(Task data Opens)

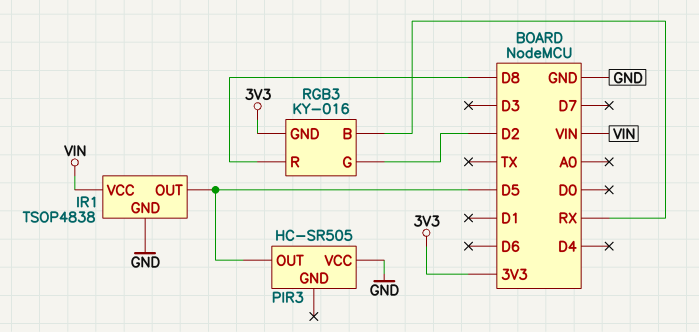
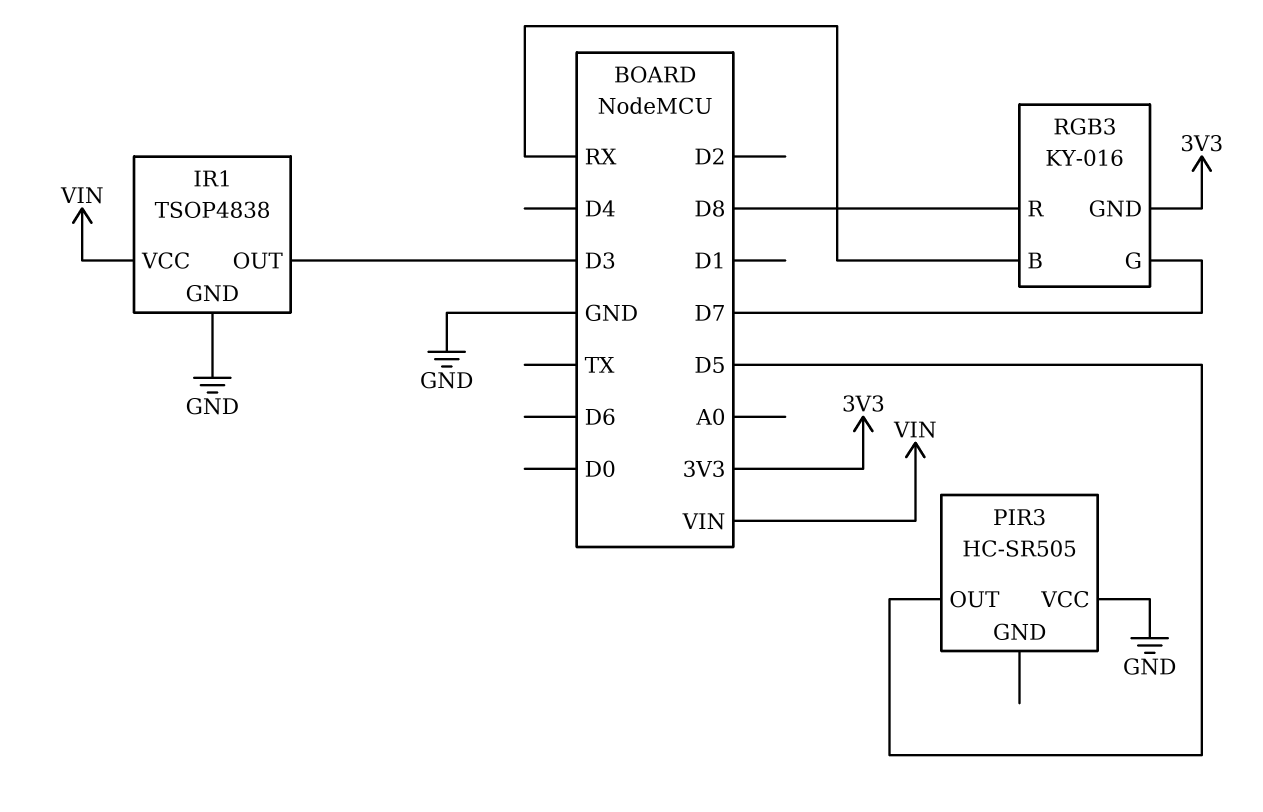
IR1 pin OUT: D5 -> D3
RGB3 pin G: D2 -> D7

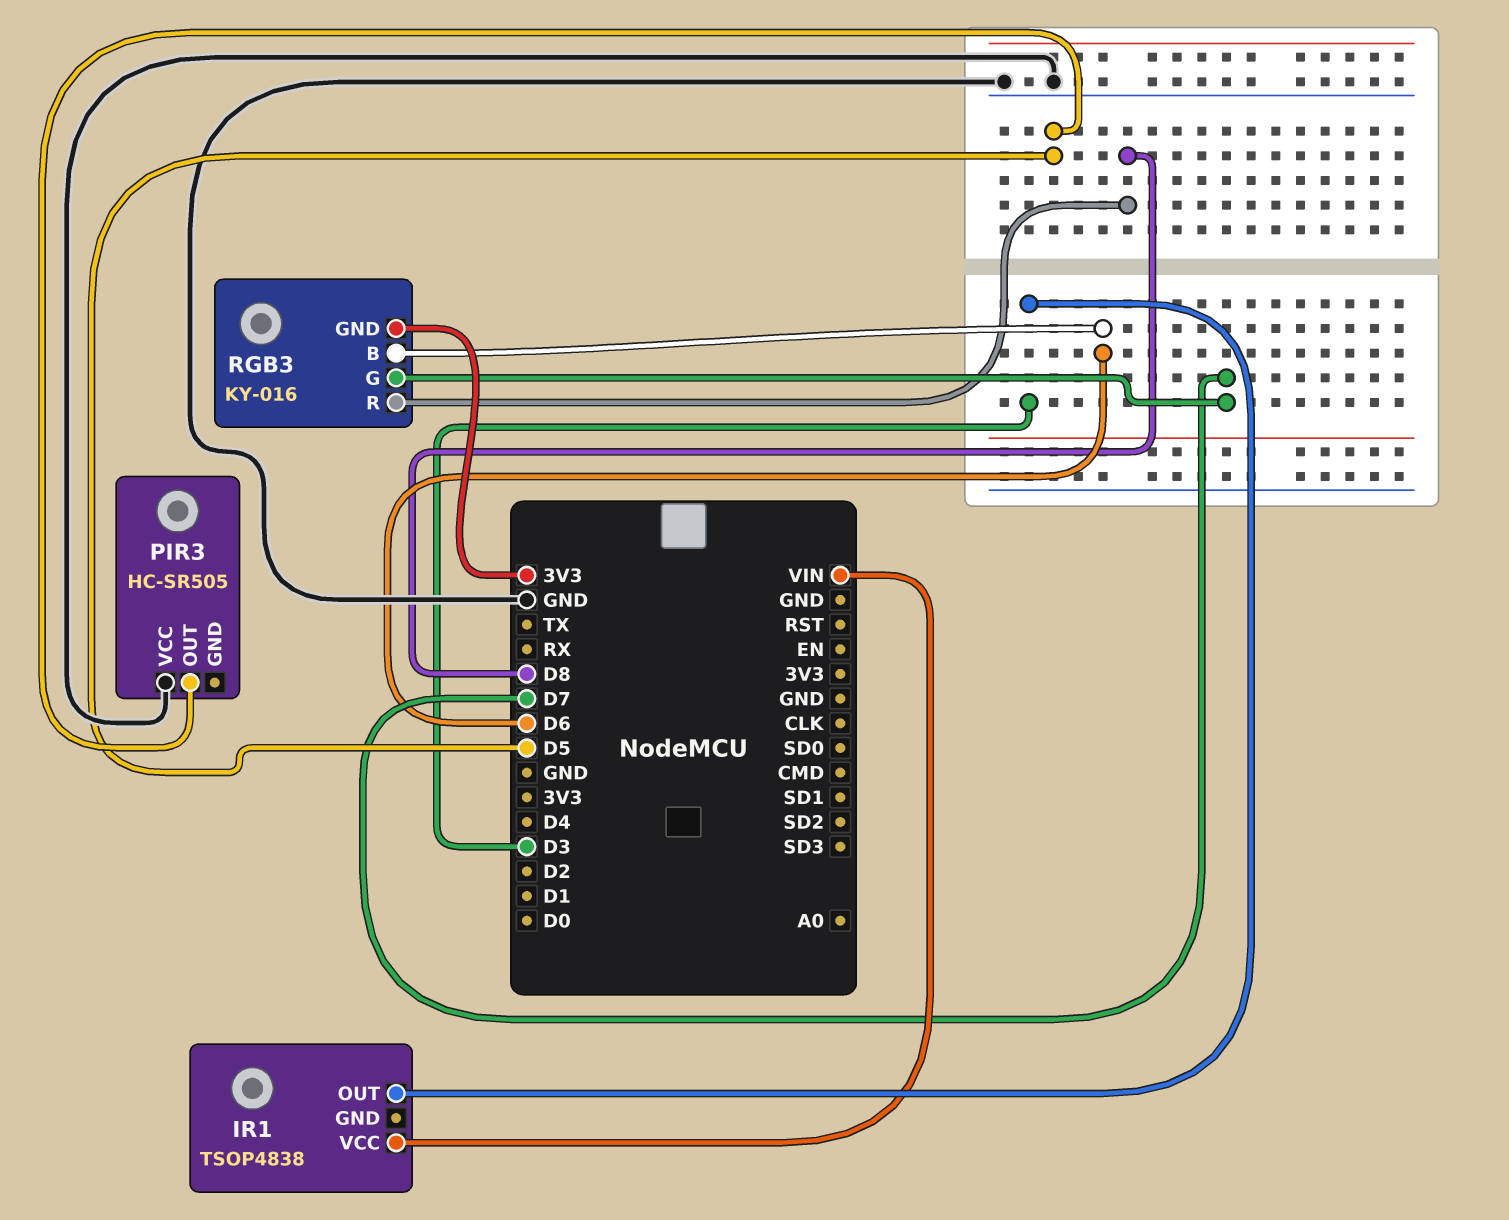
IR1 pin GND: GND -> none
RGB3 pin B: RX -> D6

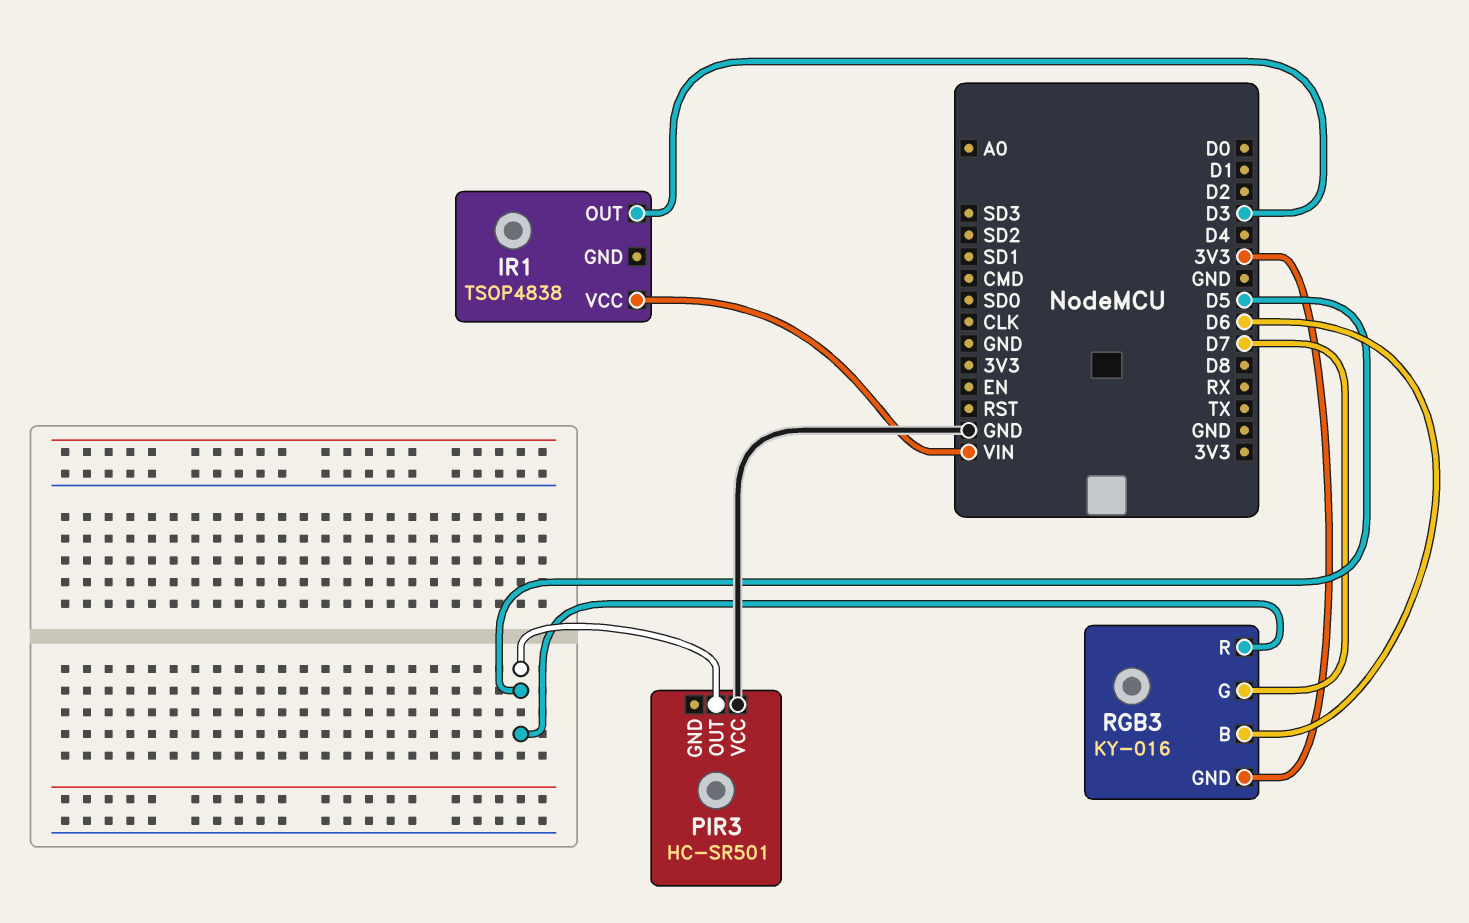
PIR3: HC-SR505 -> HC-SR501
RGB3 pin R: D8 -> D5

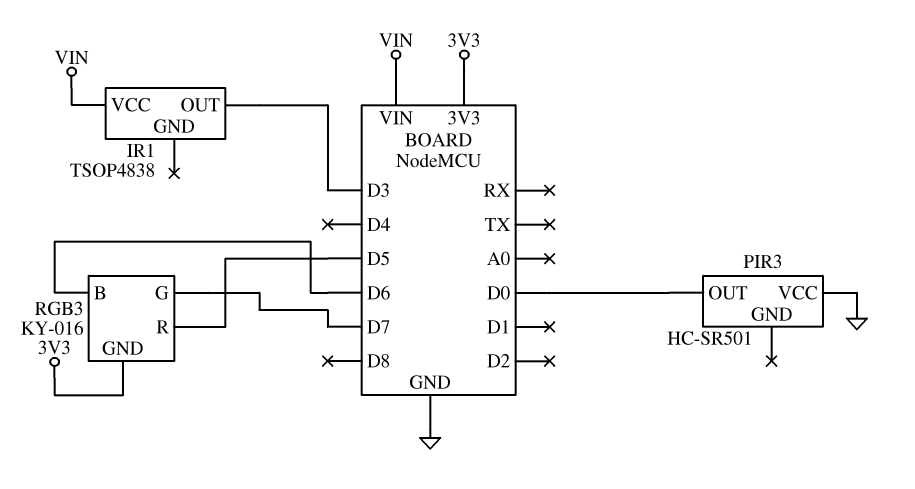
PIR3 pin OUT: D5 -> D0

(Task data Closes)

Give again the lines from the line that contains "RGB3 pin G: D2 -> D7" through the last line of the material above, exactly and with both ends included. Omit the pictures.

* Response:
RGB3 pin G: D2 -> D7

IR1 pin GND: GND -> none
RGB3 pin B: RX -> D6

PIR3: HC-SR505 -> HC-SR501
RGB3 pin R: D8 -> D5

PIR3 pin OUT: D5 -> D0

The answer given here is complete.